*** Begin section ***

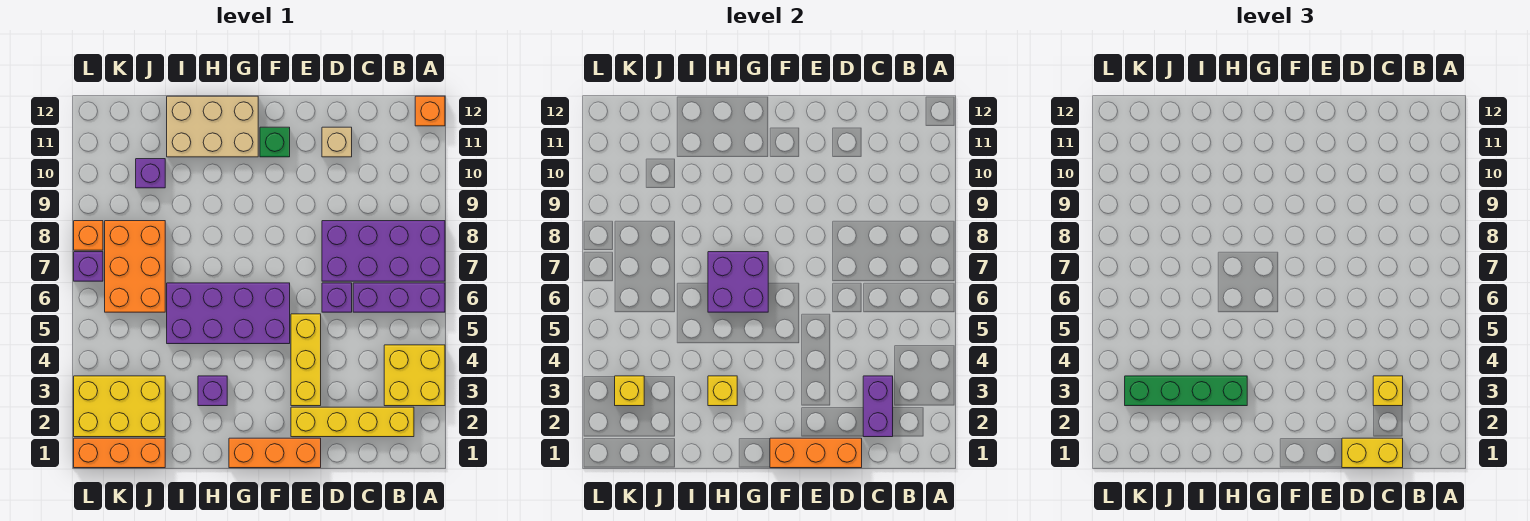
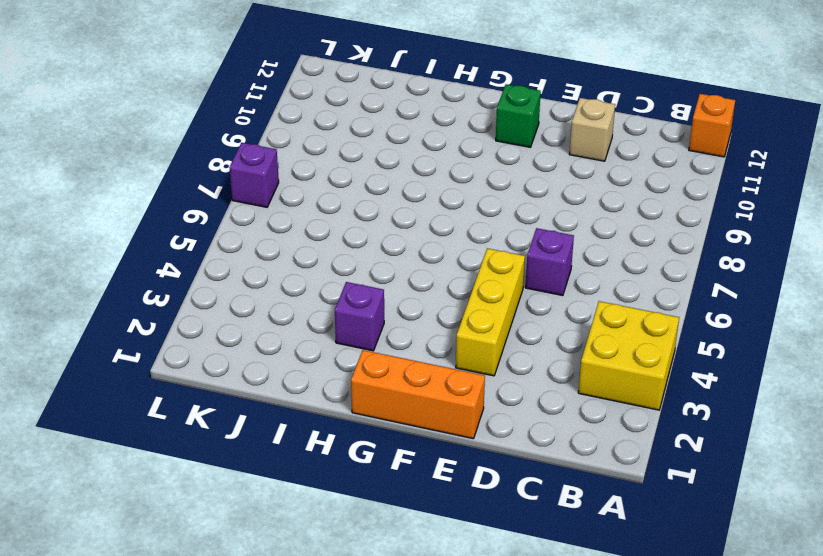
none -> purple brick A6:C6 level 1
none -> purple brick A7:D8 level 1
none -> yellow brick B2:E2 level 1

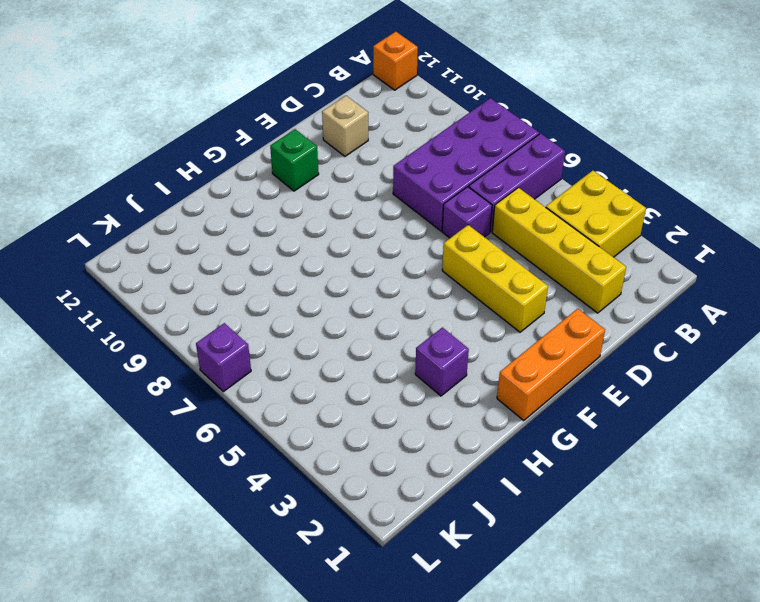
yellow brick C2:C5 level 1 -> yellow brick B2:E2 level 1
none -> purple brick F5:I6 level 1
none -> tan brick G11:I12 level 1
none -> orange brick J1:L1 level 1

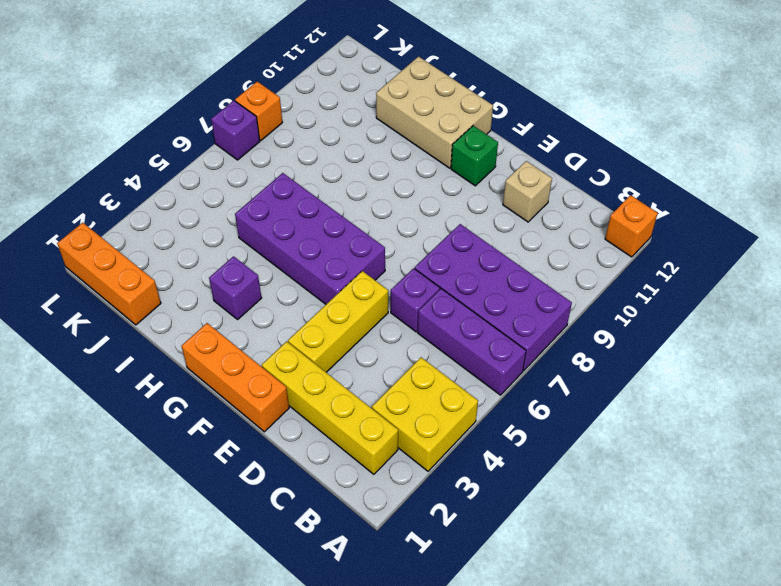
none -> yellow brick J2:L3 level 1
none -> orange brick J6:K8 level 1
none -> purple brick J10 level 1

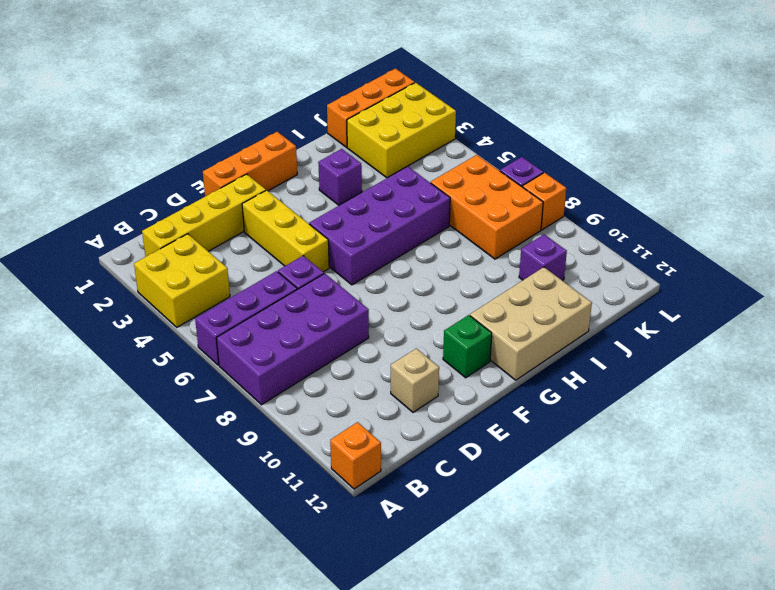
none -> purple brick C2:C3 level 2
none -> orange brick D1:F1 level 2
none -> purple brick G6:H7 level 2

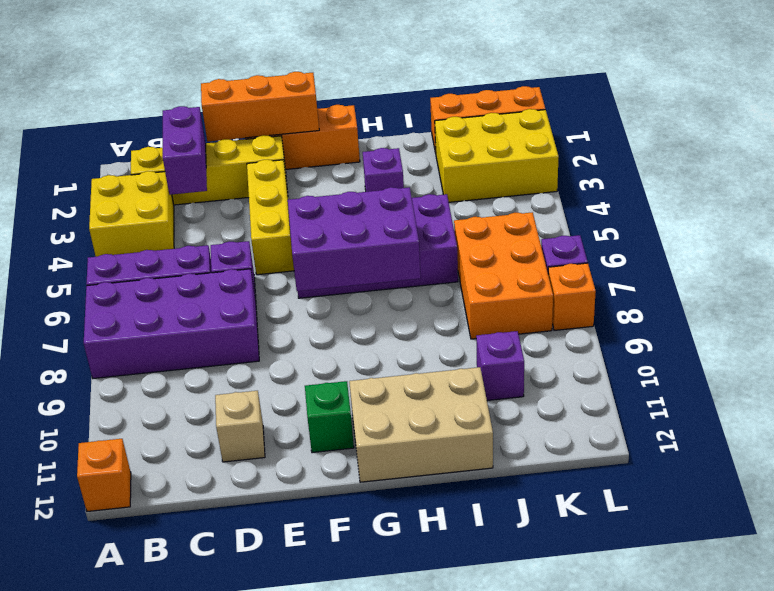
purple brick F6:H7 level 2 -> purple brick G6:H7 level 2
none -> yellow brick H3 level 2
none -> yellow brick K3 level 2
none -> yellow brick C1:D1 level 3

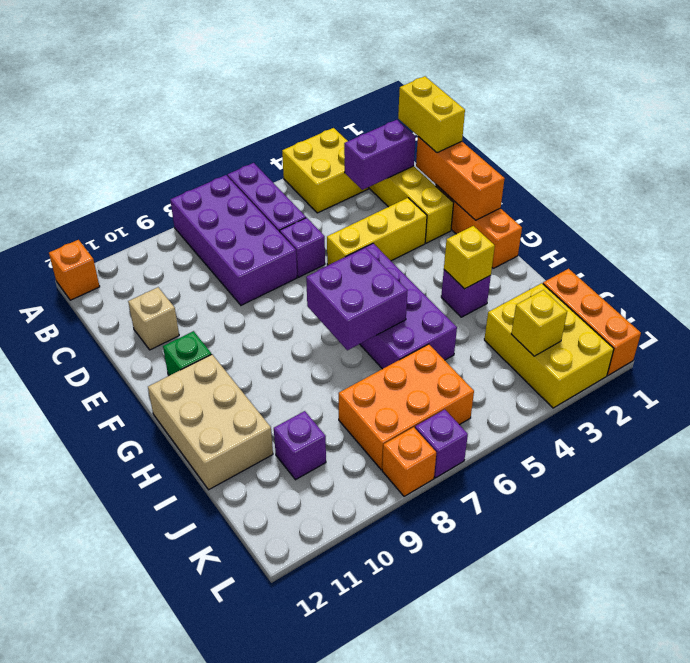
none -> yellow brick C3 level 3
none -> green brick H3:K3 level 3

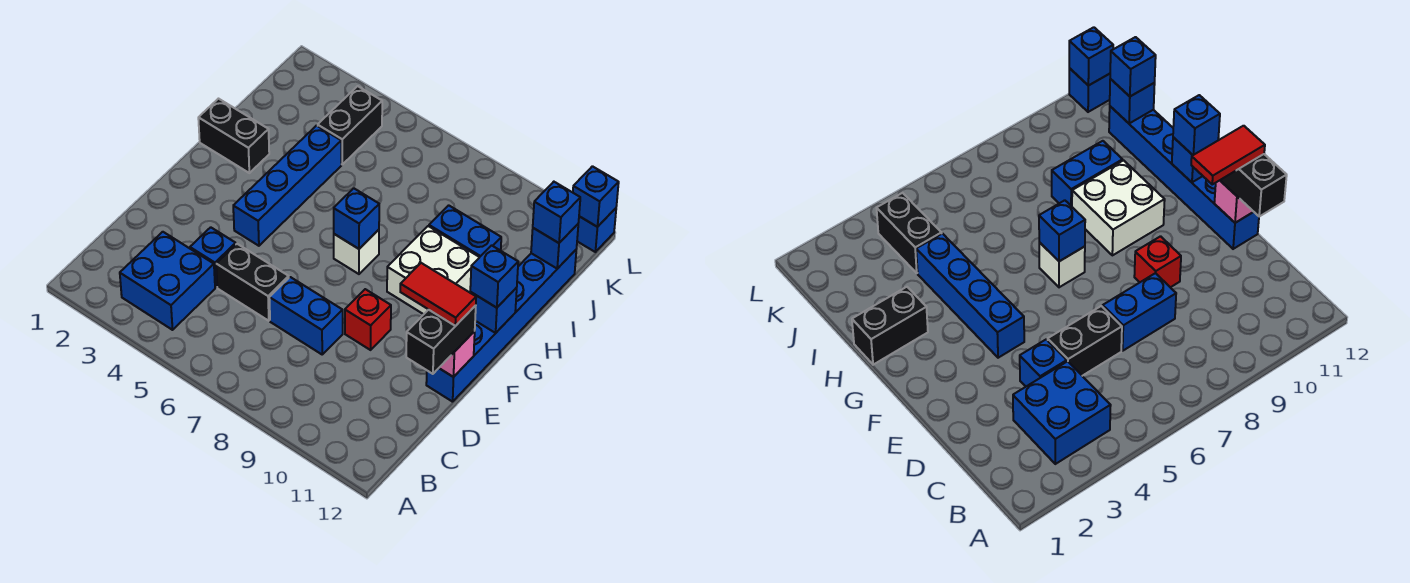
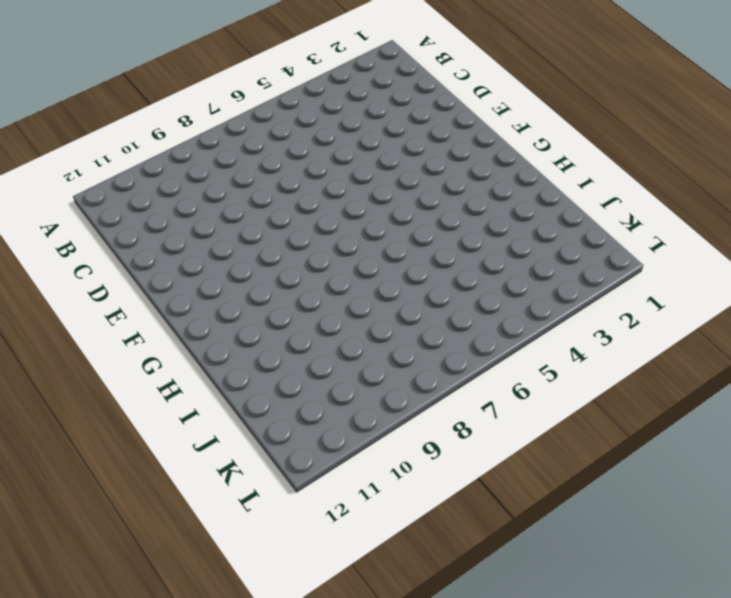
none -> blue brick B3:C4 level 1
none -> blue brick D4 level 1
none -> black brick D5:D6 level 1

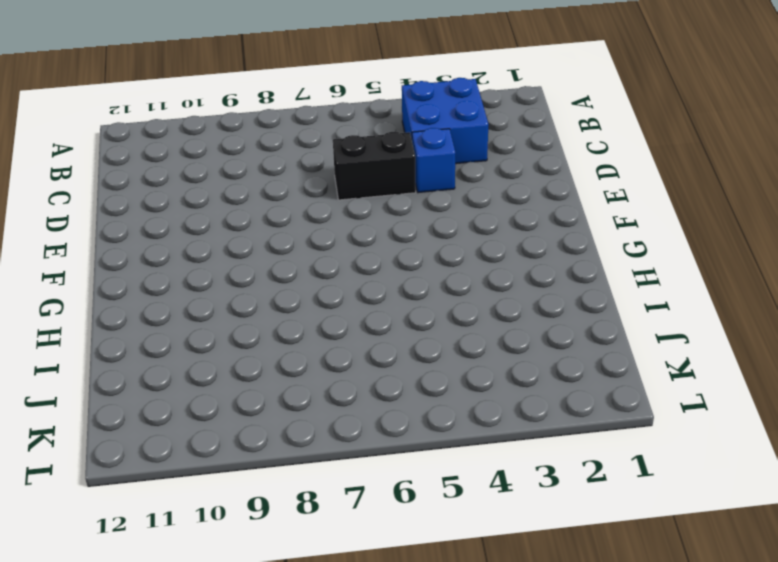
none -> blue brick D7:D8 level 1
none -> red brick E9 level 1
none -> blue brick E12:J12 level 1

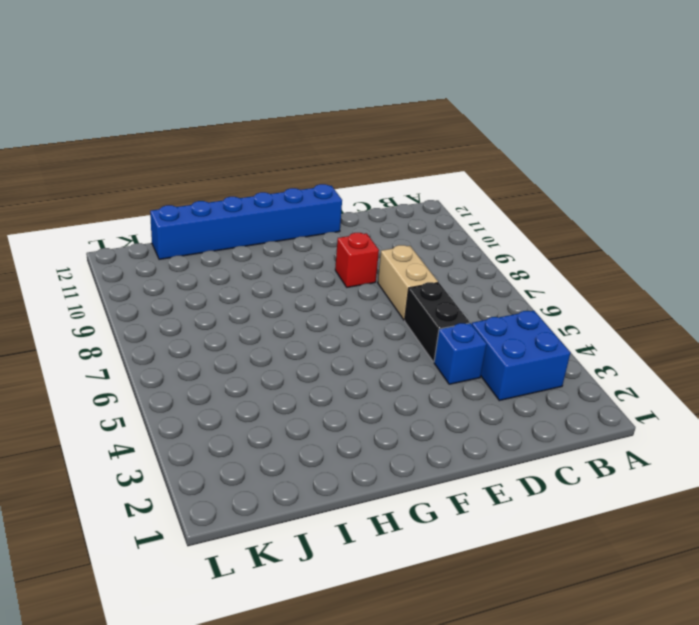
tan brick D7:D8 level 1 -> blue brick D7:D8 level 1
none -> blue brick F4:I4 level 1
none -> white brick G7 level 1
none -> white brick G9:H10 level 1

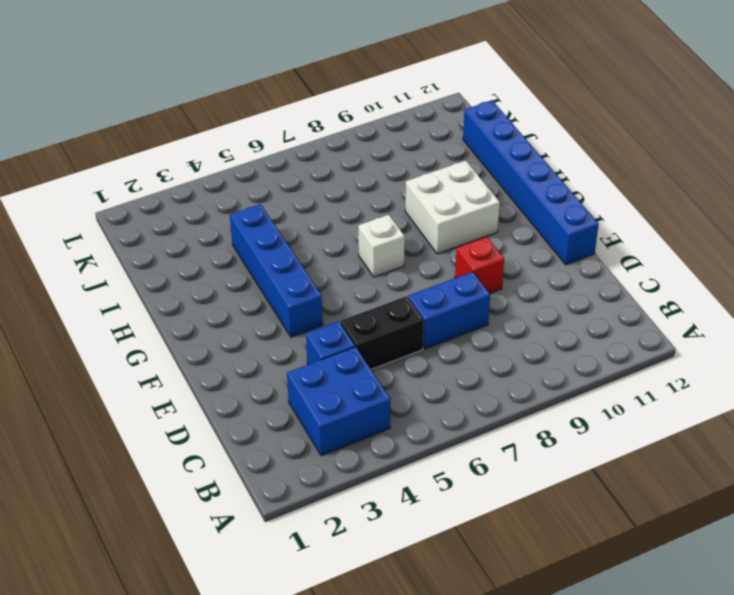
none -> black brick H1:H2 level 1
none -> blue brick I9:I10 level 1
none -> black brick J4:K4 level 1

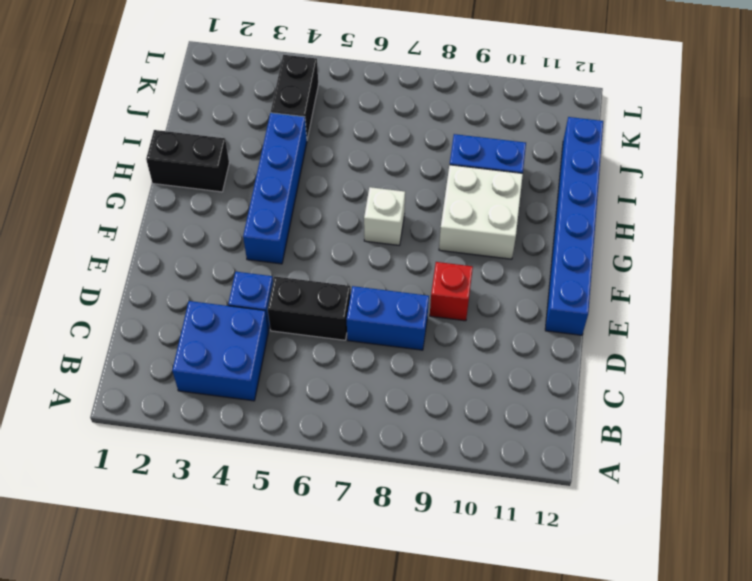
none -> blue brick L12 level 1
none -> pink brick E12 level 2
none -> blue brick G7 level 2

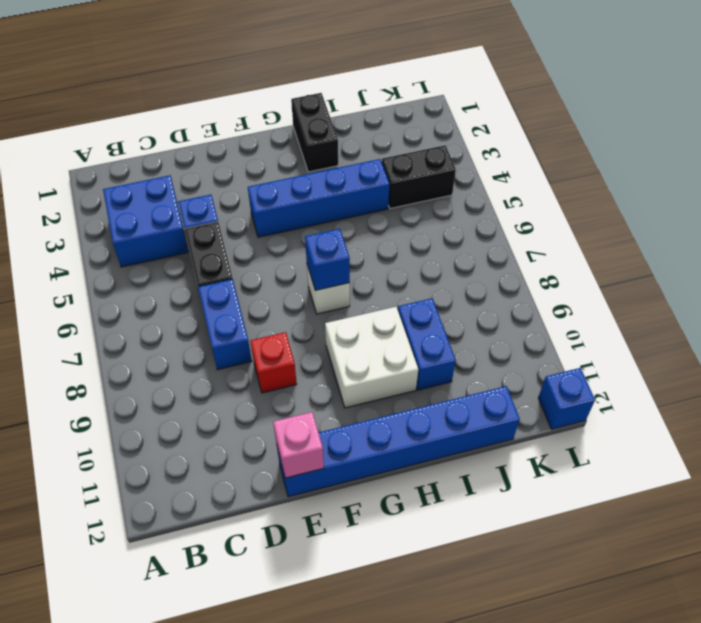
none -> blue brick G12 level 2
none -> blue brick J12 level 2
none -> blue brick L12 level 2

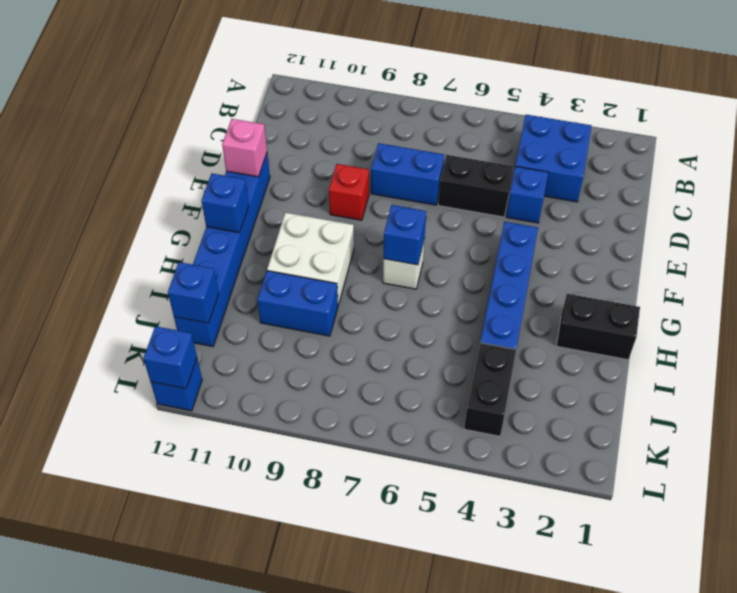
none -> black brick D12:E12 level 3
none -> blue brick G12 level 3
none -> blue brick J12 level 3

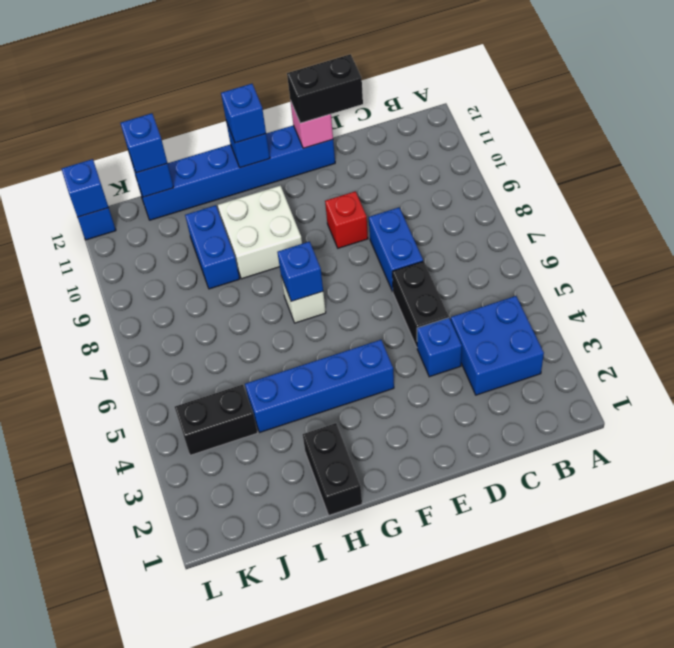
none -> red tile E11:E12 level 4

*** End section ***

### WORK REQUEST
Please give again, word for word, the lines from the one containing "none -> purple brick G6:H7 level 2" through the last line of the listing above, inclusive, and leave out pictures.

### RESPONSE TO THIS TASK
none -> purple brick G6:H7 level 2

purple brick F6:H7 level 2 -> purple brick G6:H7 level 2
none -> yellow brick H3 level 2
none -> yellow brick K3 level 2
none -> yellow brick C1:D1 level 3

none -> yellow brick C3 level 3
none -> green brick H3:K3 level 3

none -> blue brick B3:C4 level 1
none -> blue brick D4 level 1
none -> black brick D5:D6 level 1

none -> blue brick D7:D8 level 1
none -> red brick E9 level 1
none -> blue brick E12:J12 level 1

tan brick D7:D8 level 1 -> blue brick D7:D8 level 1
none -> blue brick F4:I4 level 1
none -> white brick G7 level 1
none -> white brick G9:H10 level 1

none -> black brick H1:H2 level 1
none -> blue brick I9:I10 level 1
none -> black brick J4:K4 level 1

none -> blue brick L12 level 1
none -> pink brick E12 level 2
none -> blue brick G7 level 2

none -> blue brick G12 level 2
none -> blue brick J12 level 2
none -> blue brick L12 level 2

none -> black brick D12:E12 level 3
none -> blue brick G12 level 3
none -> blue brick J12 level 3

none -> red tile E11:E12 level 4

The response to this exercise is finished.